%%

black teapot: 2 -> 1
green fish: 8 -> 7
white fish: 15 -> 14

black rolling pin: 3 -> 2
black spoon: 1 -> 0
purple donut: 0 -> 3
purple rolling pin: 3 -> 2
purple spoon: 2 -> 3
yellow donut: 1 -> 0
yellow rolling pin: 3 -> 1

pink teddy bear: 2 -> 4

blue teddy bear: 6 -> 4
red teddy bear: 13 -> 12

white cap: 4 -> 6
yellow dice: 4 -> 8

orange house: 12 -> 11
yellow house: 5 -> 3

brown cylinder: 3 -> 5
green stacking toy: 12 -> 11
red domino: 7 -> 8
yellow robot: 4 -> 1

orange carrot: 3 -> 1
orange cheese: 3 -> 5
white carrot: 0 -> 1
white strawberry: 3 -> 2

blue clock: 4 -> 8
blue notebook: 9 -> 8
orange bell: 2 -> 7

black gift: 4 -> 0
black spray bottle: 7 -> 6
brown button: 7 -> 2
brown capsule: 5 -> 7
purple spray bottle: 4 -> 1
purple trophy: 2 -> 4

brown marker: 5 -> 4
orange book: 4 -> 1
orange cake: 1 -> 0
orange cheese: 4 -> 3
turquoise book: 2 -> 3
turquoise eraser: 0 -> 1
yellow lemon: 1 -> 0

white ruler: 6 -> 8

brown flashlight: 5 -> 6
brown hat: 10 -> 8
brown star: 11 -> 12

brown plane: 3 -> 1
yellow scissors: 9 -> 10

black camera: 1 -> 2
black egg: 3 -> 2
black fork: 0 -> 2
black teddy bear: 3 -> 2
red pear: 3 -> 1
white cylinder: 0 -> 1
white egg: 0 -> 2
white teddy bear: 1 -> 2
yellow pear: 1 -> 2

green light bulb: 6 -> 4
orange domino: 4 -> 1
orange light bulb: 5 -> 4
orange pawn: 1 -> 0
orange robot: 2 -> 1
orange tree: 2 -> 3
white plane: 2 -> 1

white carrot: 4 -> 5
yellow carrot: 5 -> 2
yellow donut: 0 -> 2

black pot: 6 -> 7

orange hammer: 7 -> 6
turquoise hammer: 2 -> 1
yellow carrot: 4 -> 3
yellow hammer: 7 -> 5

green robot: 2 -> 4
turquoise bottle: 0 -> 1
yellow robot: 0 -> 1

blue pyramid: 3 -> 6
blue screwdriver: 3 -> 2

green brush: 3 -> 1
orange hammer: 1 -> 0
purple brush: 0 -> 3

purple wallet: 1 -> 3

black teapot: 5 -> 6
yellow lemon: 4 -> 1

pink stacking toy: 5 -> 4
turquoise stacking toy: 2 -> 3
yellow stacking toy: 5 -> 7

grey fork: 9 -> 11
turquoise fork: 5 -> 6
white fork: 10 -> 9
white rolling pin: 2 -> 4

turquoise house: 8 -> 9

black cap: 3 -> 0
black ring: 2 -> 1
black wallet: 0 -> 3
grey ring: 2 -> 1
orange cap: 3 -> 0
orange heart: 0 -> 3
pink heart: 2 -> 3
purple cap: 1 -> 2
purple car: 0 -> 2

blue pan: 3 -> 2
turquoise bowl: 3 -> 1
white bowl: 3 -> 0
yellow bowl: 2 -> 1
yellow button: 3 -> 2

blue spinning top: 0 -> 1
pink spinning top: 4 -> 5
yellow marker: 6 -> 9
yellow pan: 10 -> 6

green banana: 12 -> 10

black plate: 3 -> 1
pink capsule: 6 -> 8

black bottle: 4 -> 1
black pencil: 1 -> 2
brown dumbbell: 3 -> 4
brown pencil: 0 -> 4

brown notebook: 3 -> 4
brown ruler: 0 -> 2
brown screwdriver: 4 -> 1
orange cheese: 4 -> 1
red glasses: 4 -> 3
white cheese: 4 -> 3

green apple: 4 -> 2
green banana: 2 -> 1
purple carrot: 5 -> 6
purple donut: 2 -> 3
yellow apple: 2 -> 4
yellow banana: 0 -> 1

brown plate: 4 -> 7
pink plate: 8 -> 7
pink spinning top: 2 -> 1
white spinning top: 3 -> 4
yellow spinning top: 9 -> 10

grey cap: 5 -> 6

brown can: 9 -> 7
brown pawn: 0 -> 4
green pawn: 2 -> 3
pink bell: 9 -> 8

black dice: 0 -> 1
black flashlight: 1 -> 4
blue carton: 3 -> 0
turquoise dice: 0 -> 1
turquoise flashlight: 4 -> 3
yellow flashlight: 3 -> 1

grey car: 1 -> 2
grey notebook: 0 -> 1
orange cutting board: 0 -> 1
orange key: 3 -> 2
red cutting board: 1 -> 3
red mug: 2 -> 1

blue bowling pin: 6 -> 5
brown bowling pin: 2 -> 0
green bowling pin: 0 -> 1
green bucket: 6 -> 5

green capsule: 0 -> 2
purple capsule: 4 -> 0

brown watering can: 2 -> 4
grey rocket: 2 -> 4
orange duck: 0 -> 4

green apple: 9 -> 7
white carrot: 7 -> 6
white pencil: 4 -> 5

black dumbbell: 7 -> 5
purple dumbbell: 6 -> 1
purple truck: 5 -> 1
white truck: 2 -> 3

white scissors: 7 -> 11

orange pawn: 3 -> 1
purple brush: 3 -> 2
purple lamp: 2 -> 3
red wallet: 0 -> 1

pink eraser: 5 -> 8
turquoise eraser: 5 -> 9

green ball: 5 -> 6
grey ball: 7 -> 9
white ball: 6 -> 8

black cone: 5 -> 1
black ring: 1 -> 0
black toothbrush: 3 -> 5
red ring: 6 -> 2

%%

_What the exercise asks:_ Here the answer is the exact run of lines above, from the line with "purple dumbbell: 6 -> 1" down to the last, and nothing else.

_Output of the task:_
purple dumbbell: 6 -> 1
purple truck: 5 -> 1
white truck: 2 -> 3

white scissors: 7 -> 11

orange pawn: 3 -> 1
purple brush: 3 -> 2
purple lamp: 2 -> 3
red wallet: 0 -> 1

pink eraser: 5 -> 8
turquoise eraser: 5 -> 9

green ball: 5 -> 6
grey ball: 7 -> 9
white ball: 6 -> 8

black cone: 5 -> 1
black ring: 1 -> 0
black toothbrush: 3 -> 5
red ring: 6 -> 2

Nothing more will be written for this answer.